# Supplied records

• • • • •

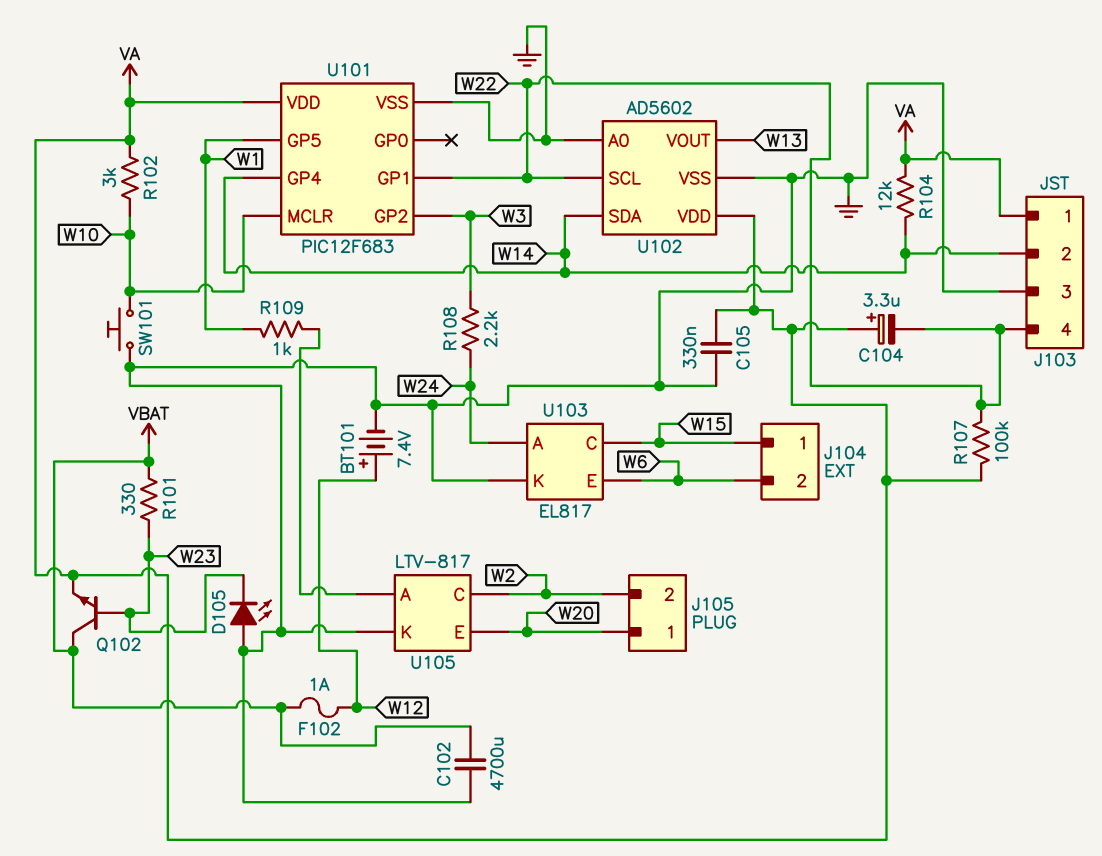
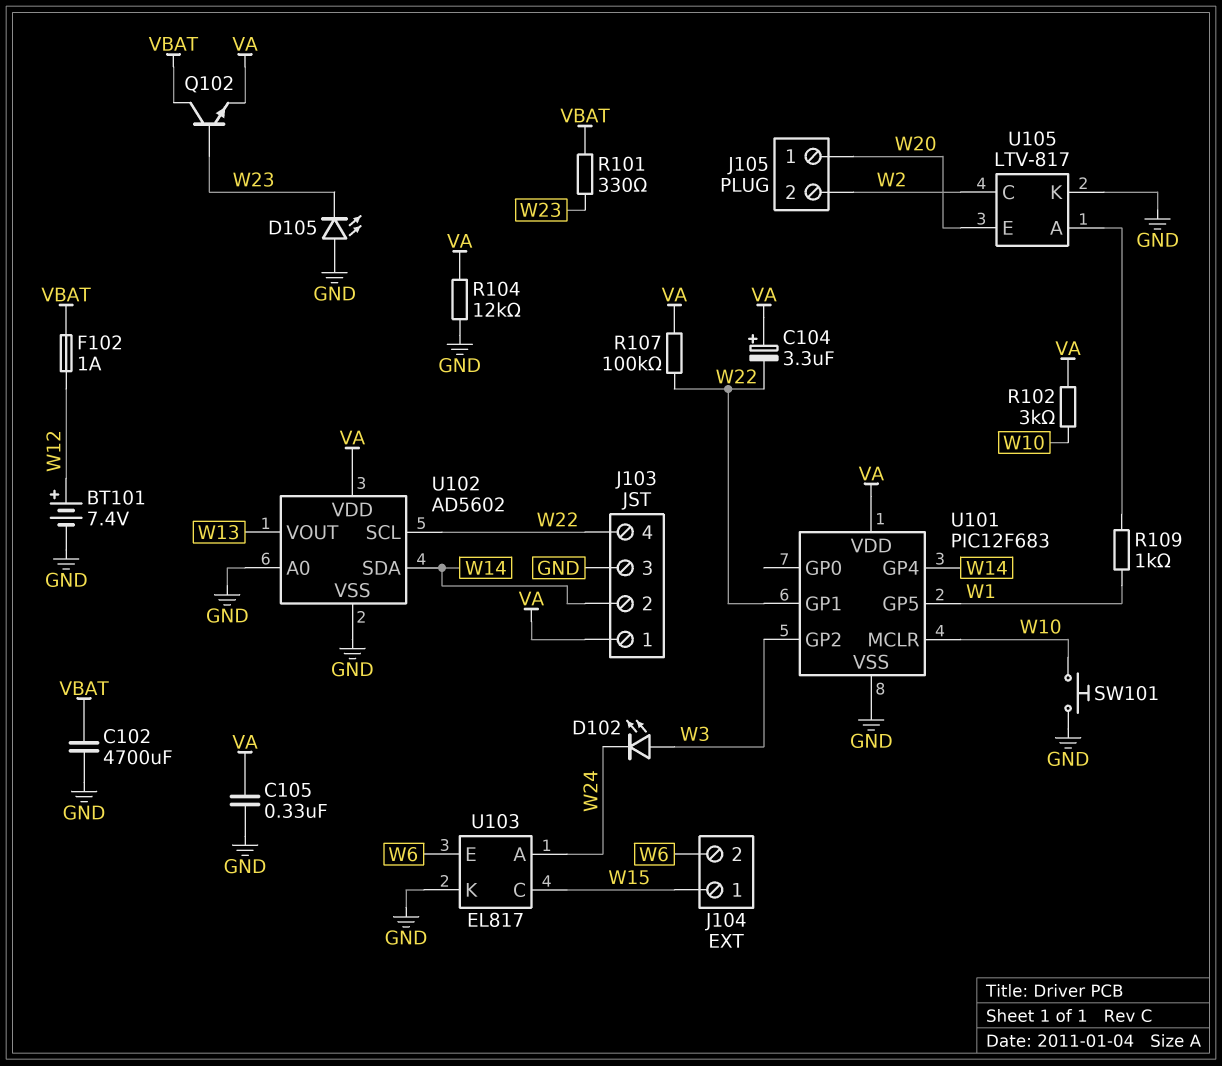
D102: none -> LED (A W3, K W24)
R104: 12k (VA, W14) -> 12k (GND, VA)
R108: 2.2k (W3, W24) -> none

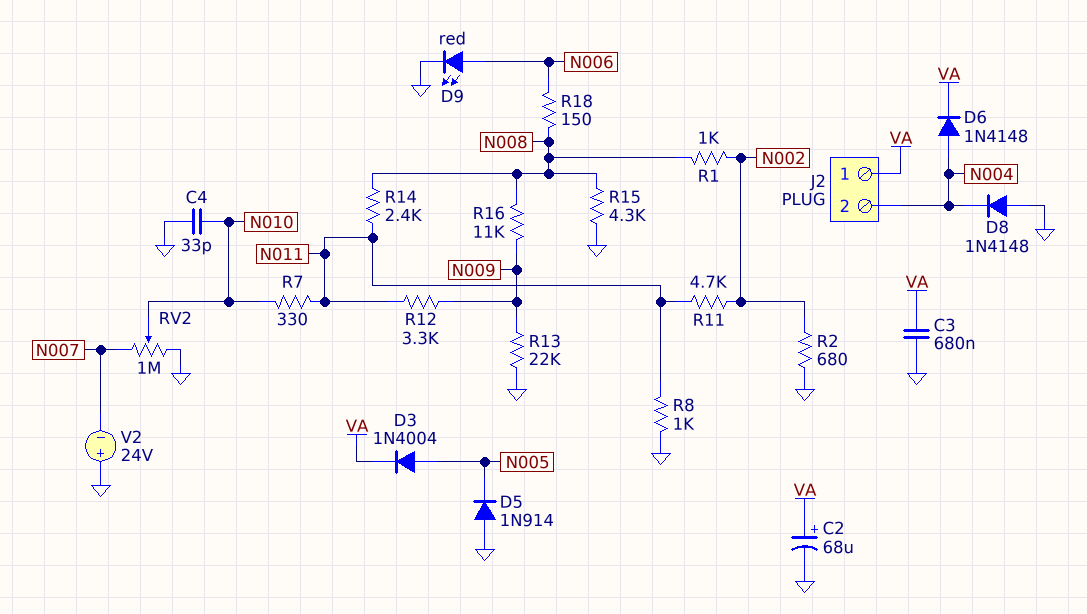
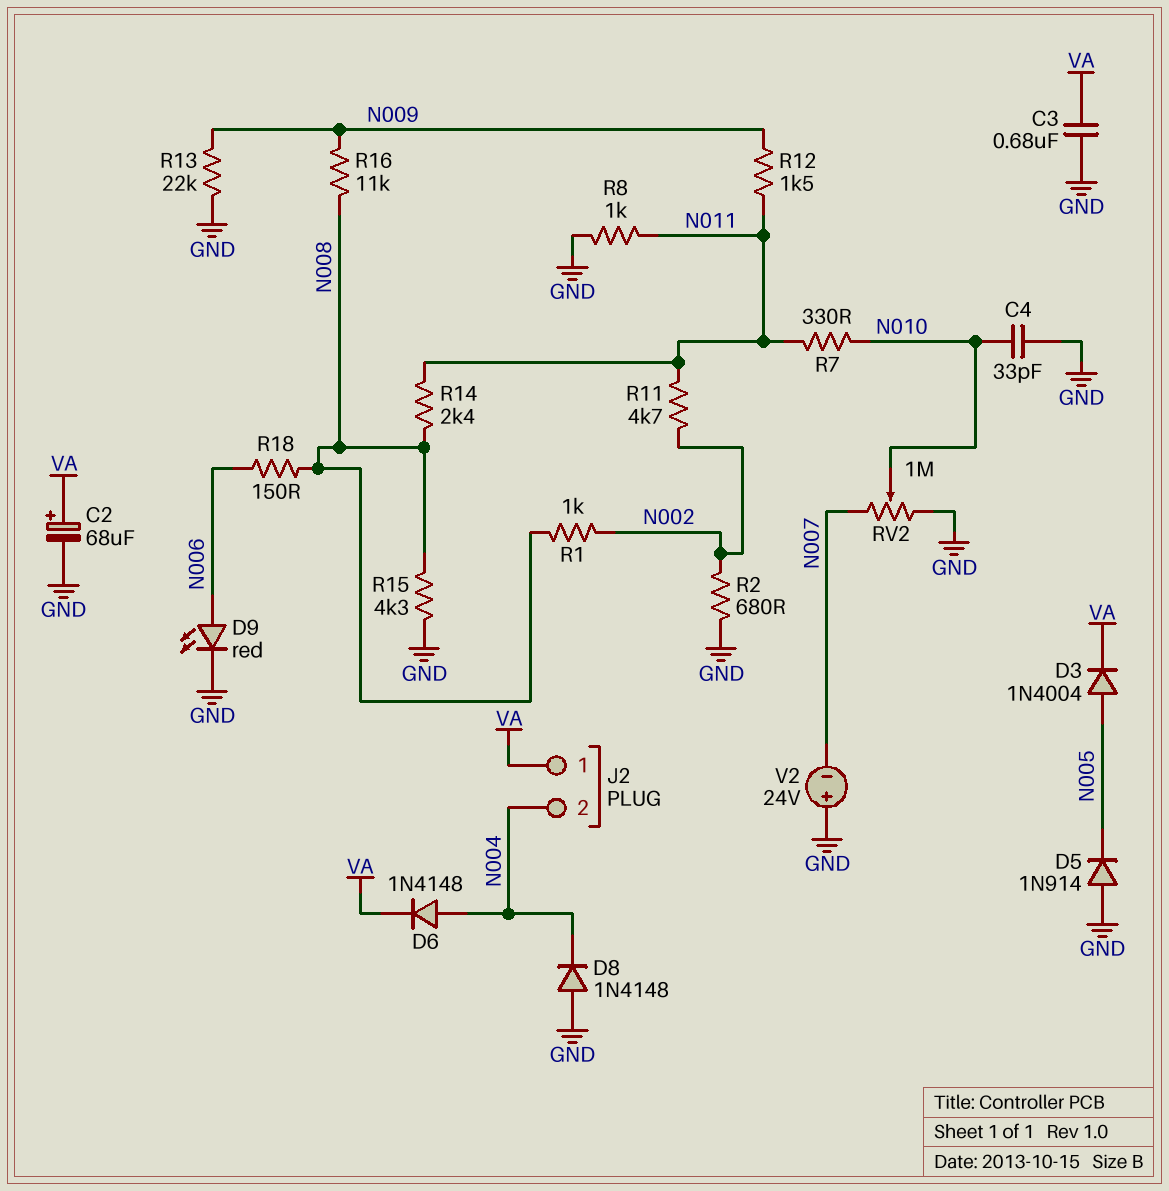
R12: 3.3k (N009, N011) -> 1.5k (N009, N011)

• • • • •

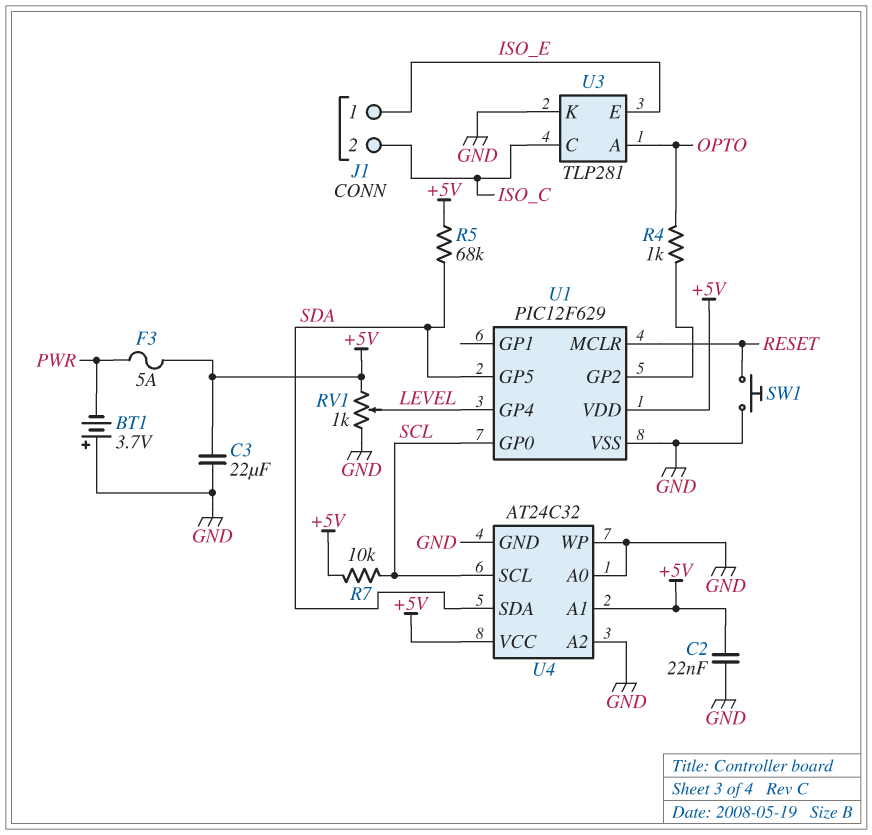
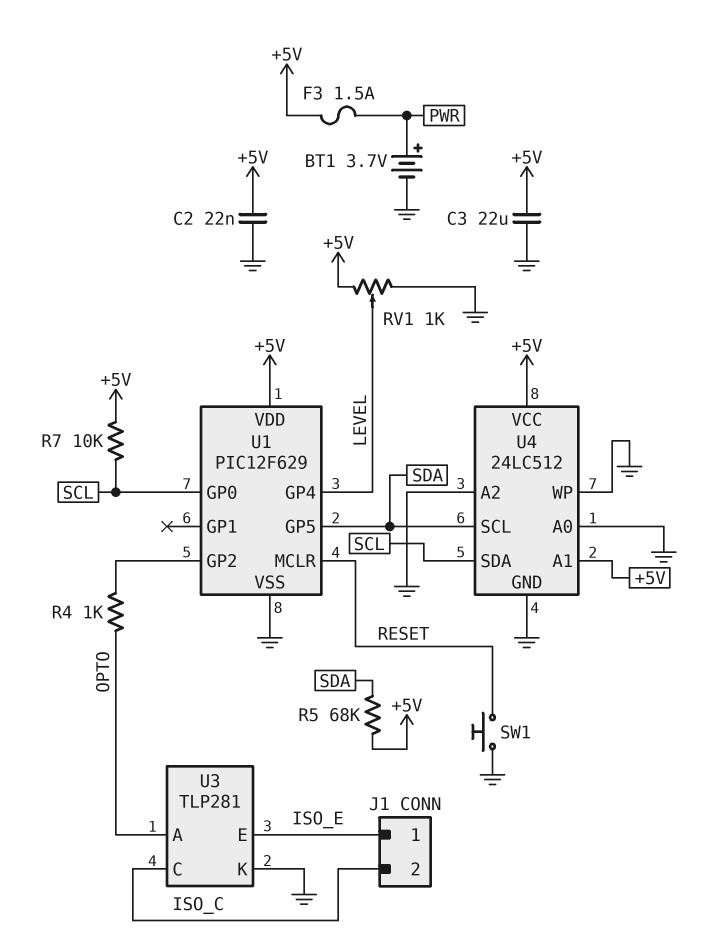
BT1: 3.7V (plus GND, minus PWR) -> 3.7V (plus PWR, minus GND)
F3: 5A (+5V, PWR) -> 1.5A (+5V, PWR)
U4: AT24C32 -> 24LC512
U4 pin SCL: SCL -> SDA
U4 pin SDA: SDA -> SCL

• • • • •

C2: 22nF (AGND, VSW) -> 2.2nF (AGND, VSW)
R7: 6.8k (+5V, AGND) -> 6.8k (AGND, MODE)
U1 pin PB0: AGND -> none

• • • • •

# What is expected
Among the entries above, take the lines from the one with "R108: 2.2k (W3, W24) -> none" through the one with "R12: 3.3k (N009, N011) -> 1.5k (N009, N011)" and retype them exactly, leaving out the pictures.

# Solution to this task
R108: 2.2k (W3, W24) -> none

R12: 3.3k (N009, N011) -> 1.5k (N009, N011)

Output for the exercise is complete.